- _Exercise_
Look through the lines below and copy each one that includes "down".

=== Section Start ===

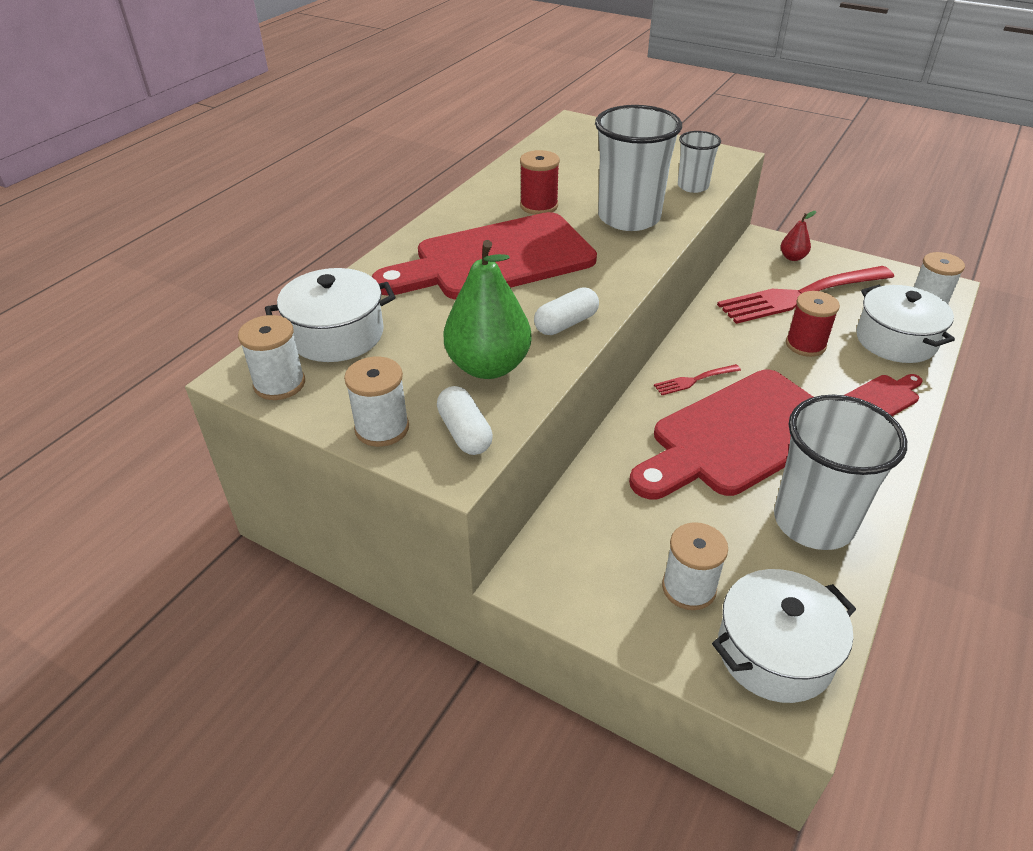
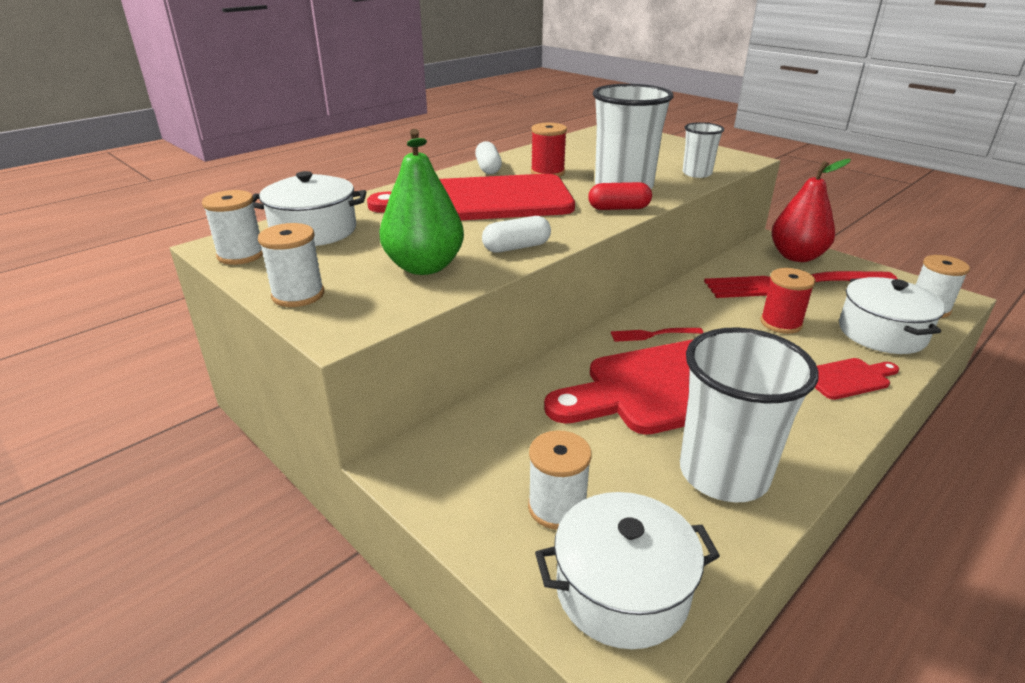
camera: 15 degrees right, 10 degrees down
(465, 433) = (367, 308): white capsule -> white capsule (488, 168)
(639, 251) = (618, 208): none -> red capsule
(792, 257) = (796, 256): red pear -> red pear, size x2.06

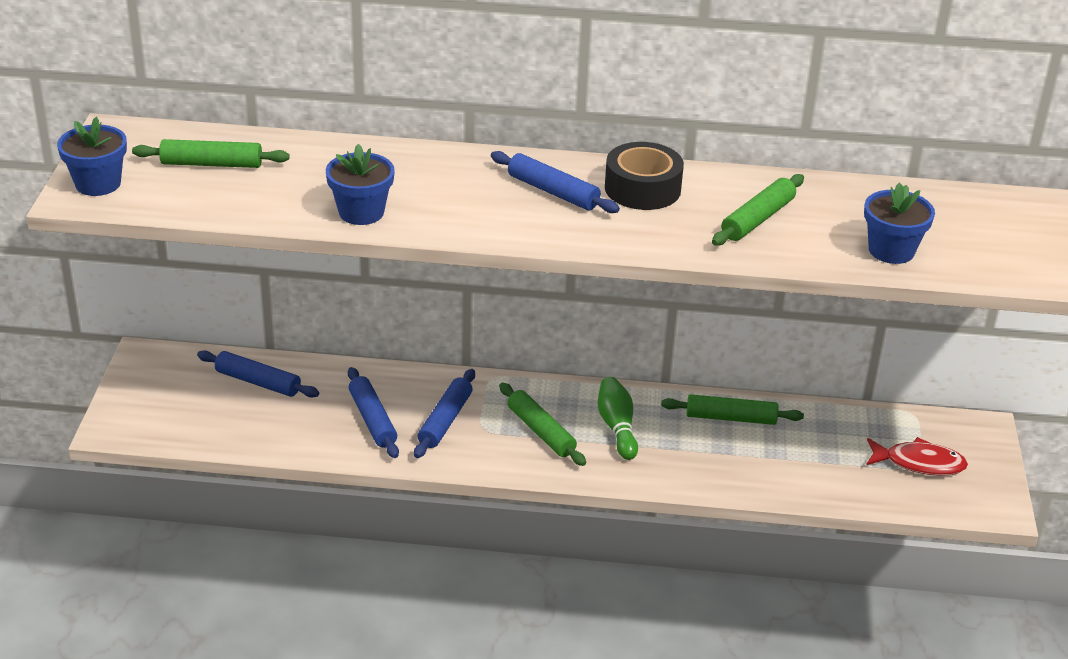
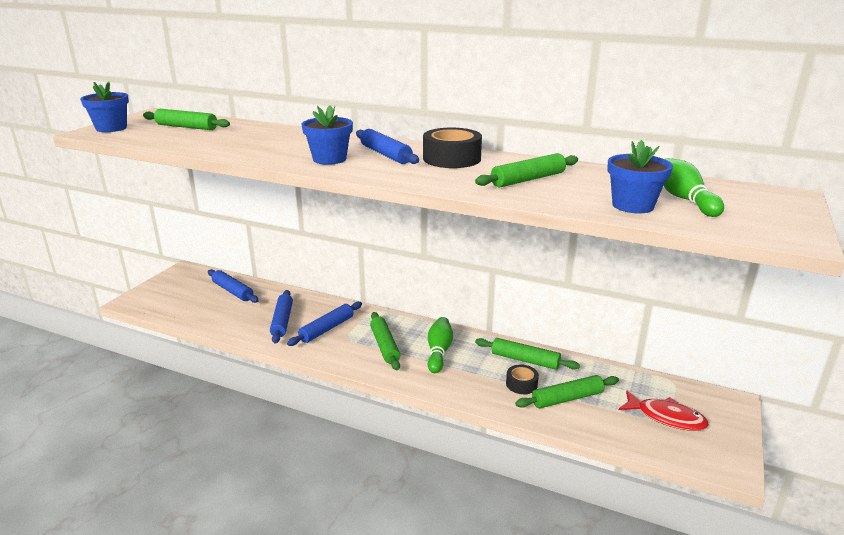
camera: 20 degrees right, 10 degrees down
(361, 212) = (246, 151): blue flower pot -> blue flower pot (329, 159)
(741, 453) = (521, 384): none -> black tape
(802, 461) = (567, 398): none -> green rolling pin
(940, 230) = (685, 199): none -> green bowling pin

=== Section End ===

- _Written response_
camera: 15 degrees right, 10 degrees down
camera: 20 degrees right, 10 degrees down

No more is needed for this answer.